=== Section Start ===

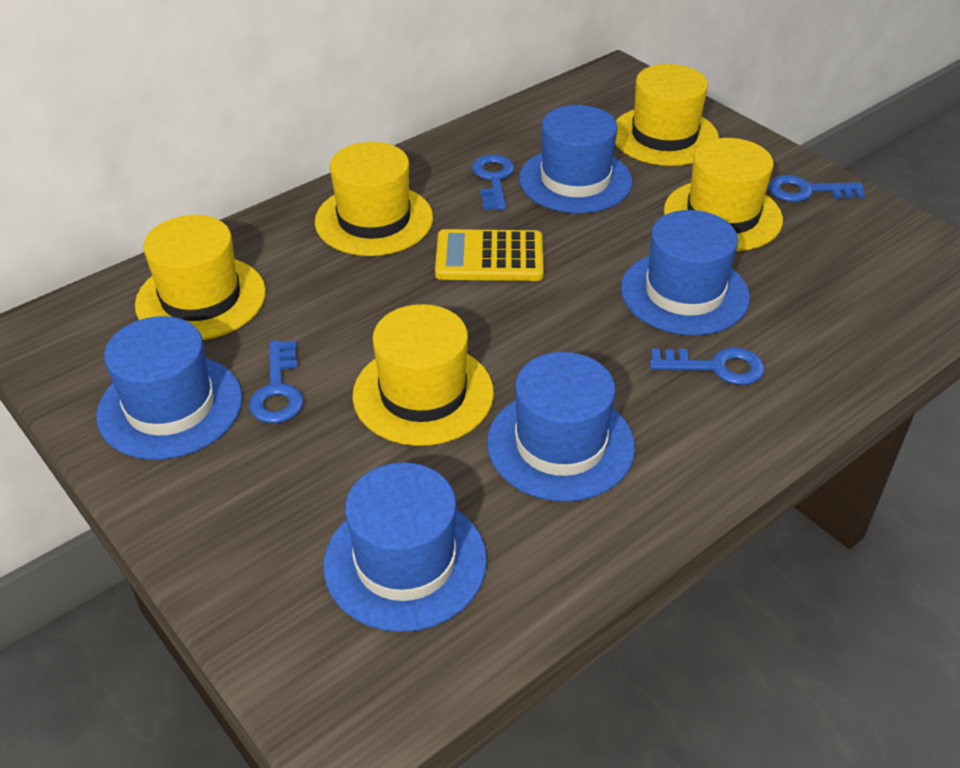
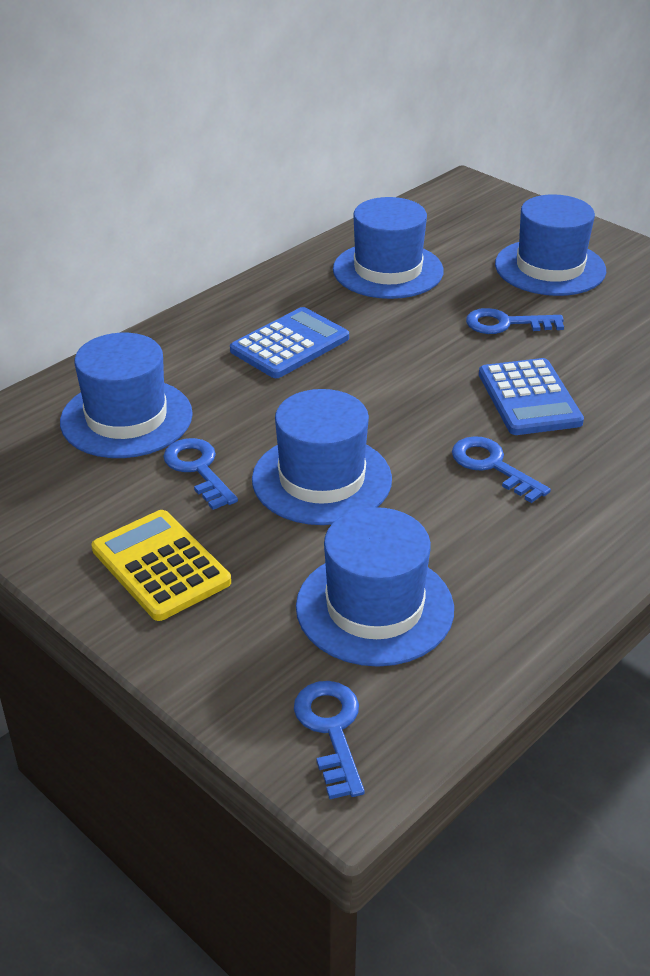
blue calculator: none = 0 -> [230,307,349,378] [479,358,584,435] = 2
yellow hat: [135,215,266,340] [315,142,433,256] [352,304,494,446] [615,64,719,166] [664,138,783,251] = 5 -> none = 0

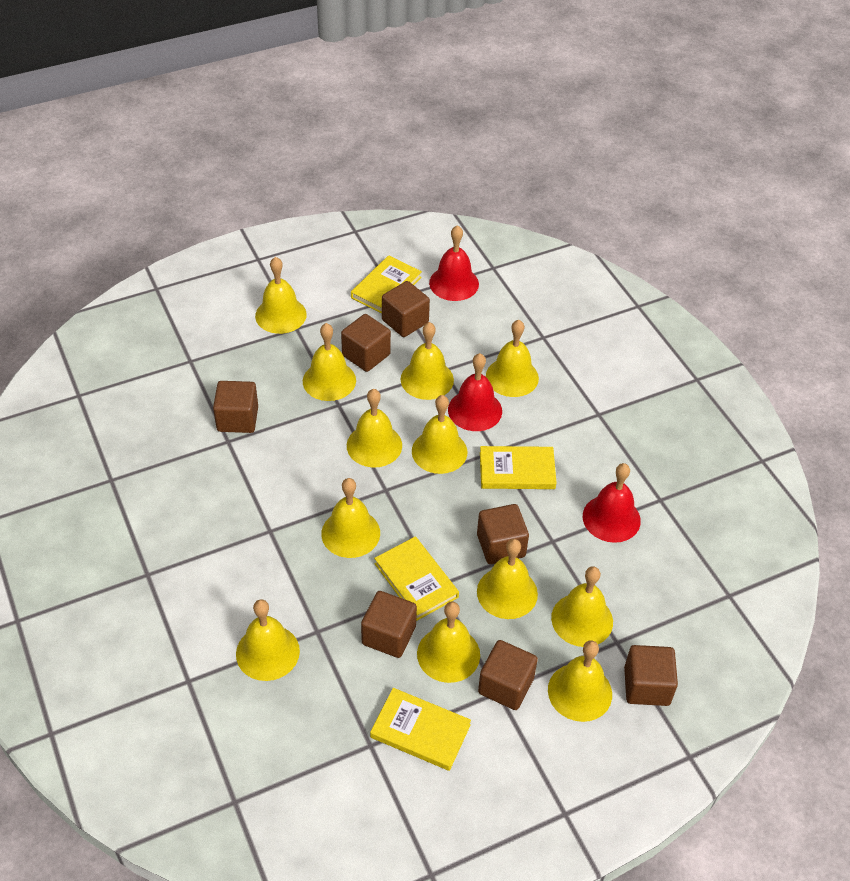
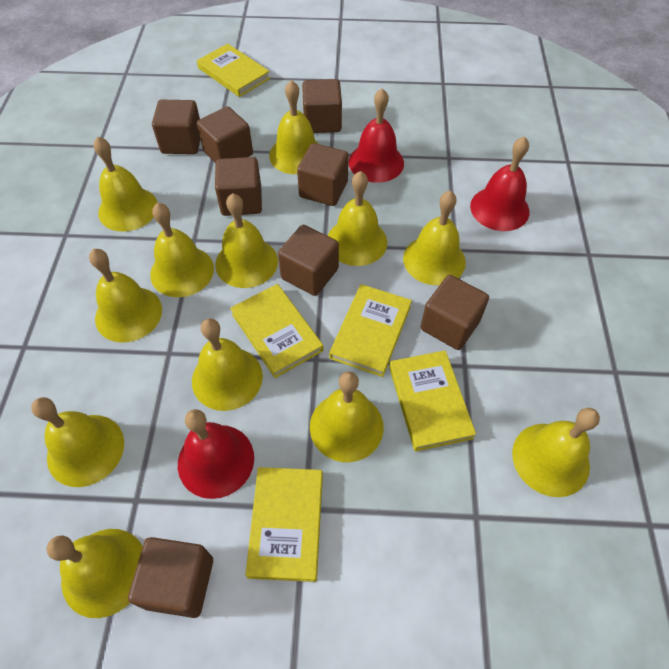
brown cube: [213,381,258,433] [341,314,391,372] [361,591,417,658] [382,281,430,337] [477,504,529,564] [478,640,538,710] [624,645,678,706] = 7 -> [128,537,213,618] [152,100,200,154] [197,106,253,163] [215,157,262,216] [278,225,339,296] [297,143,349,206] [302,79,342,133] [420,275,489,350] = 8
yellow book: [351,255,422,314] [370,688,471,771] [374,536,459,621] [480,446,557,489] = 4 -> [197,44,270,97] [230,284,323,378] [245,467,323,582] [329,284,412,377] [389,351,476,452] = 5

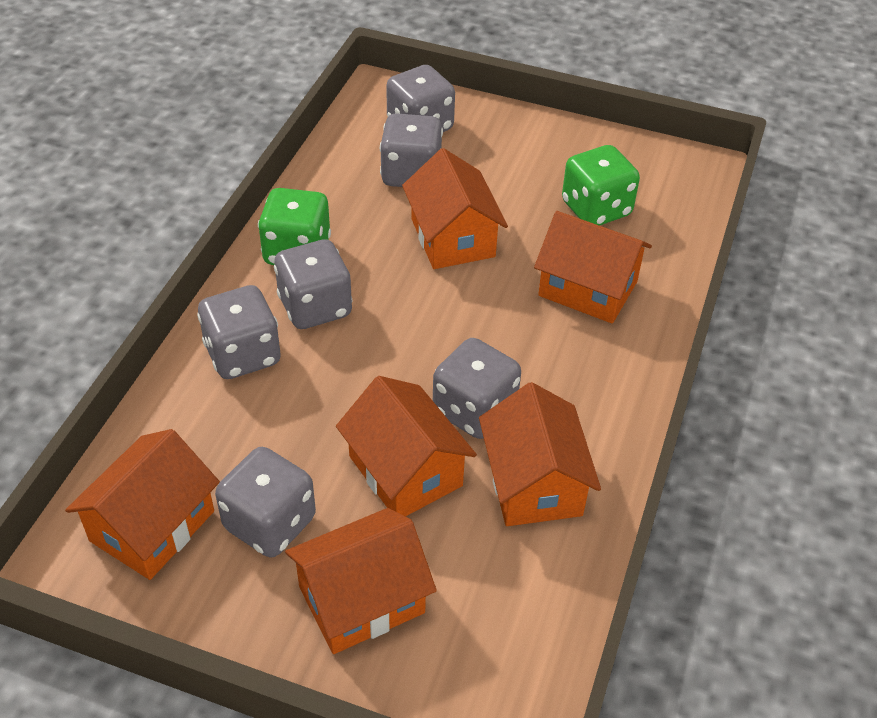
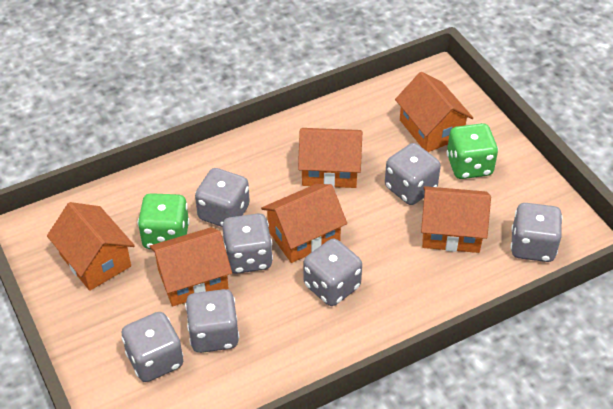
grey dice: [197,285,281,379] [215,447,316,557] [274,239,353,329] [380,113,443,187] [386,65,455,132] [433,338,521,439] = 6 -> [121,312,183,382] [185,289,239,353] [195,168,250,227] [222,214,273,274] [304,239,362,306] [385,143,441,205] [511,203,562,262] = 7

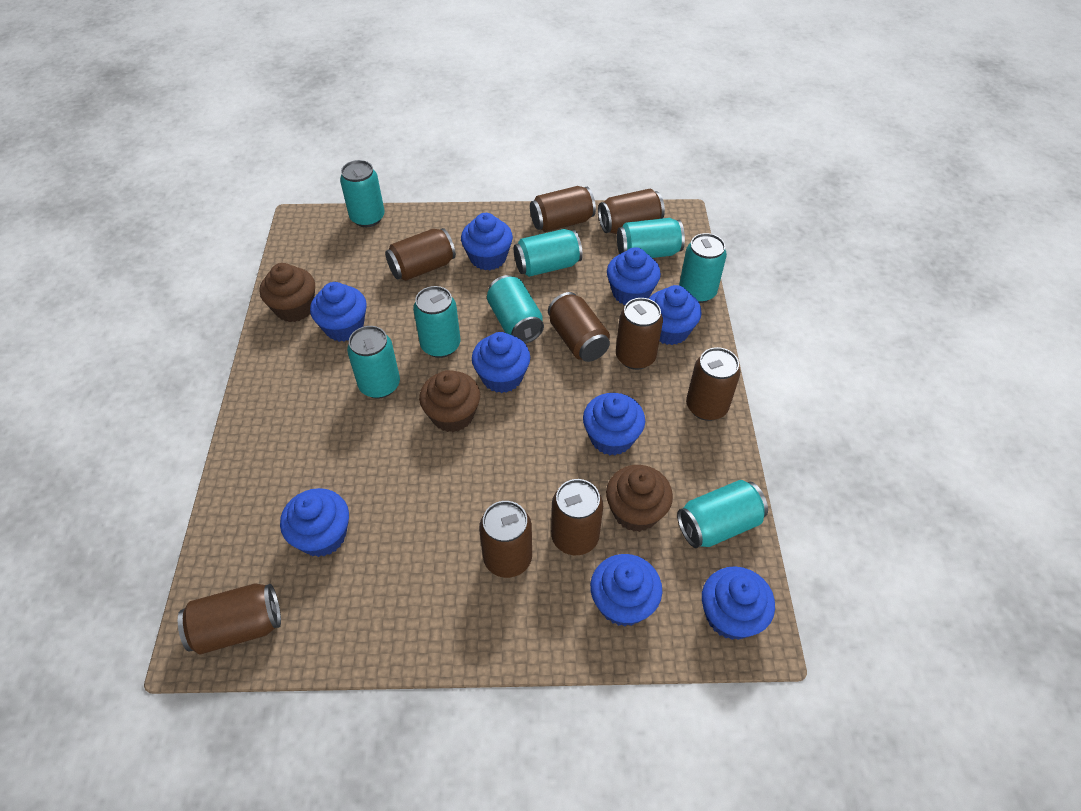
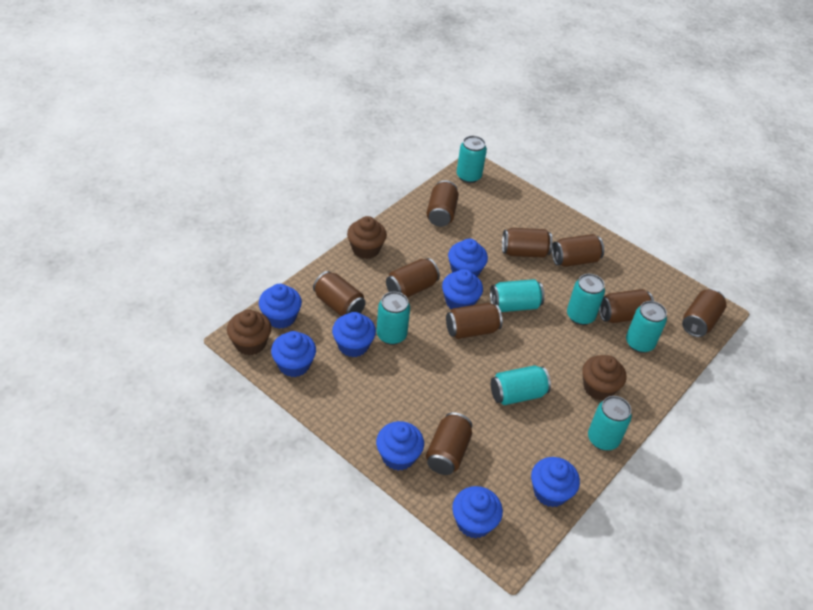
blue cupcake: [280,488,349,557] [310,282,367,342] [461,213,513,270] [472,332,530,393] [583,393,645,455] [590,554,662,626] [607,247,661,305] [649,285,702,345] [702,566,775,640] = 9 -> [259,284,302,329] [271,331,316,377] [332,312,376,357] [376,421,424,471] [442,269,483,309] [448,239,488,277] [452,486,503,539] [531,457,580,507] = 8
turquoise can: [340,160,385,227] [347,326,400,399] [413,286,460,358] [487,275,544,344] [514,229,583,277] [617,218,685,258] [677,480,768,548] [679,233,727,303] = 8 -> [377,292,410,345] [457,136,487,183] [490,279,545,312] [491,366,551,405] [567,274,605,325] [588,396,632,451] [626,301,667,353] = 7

=== Section End ===

— Work to be completed —
Retype the listing above exactly. Pictures are not part of the copy.

— Response area —
blue calculator: none = 0 -> [230,307,349,378] [479,358,584,435] = 2
yellow hat: [135,215,266,340] [315,142,433,256] [352,304,494,446] [615,64,719,166] [664,138,783,251] = 5 -> none = 0

brown cube: [213,381,258,433] [341,314,391,372] [361,591,417,658] [382,281,430,337] [477,504,529,564] [478,640,538,710] [624,645,678,706] = 7 -> [128,537,213,618] [152,100,200,154] [197,106,253,163] [215,157,262,216] [278,225,339,296] [297,143,349,206] [302,79,342,133] [420,275,489,350] = 8
yellow book: [351,255,422,314] [370,688,471,771] [374,536,459,621] [480,446,557,489] = 4 -> [197,44,270,97] [230,284,323,378] [245,467,323,582] [329,284,412,377] [389,351,476,452] = 5

grey dice: [197,285,281,379] [215,447,316,557] [274,239,353,329] [380,113,443,187] [386,65,455,132] [433,338,521,439] = 6 -> [121,312,183,382] [185,289,239,353] [195,168,250,227] [222,214,273,274] [304,239,362,306] [385,143,441,205] [511,203,562,262] = 7

blue cupcake: [280,488,349,557] [310,282,367,342] [461,213,513,270] [472,332,530,393] [583,393,645,455] [590,554,662,626] [607,247,661,305] [649,285,702,345] [702,566,775,640] = 9 -> [259,284,302,329] [271,331,316,377] [332,312,376,357] [376,421,424,471] [442,269,483,309] [448,239,488,277] [452,486,503,539] [531,457,580,507] = 8
turquoise can: [340,160,385,227] [347,326,400,399] [413,286,460,358] [487,275,544,344] [514,229,583,277] [617,218,685,258] [677,480,768,548] [679,233,727,303] = 8 -> [377,292,410,345] [457,136,487,183] [490,279,545,312] [491,366,551,405] [567,274,605,325] [588,396,632,451] [626,301,667,353] = 7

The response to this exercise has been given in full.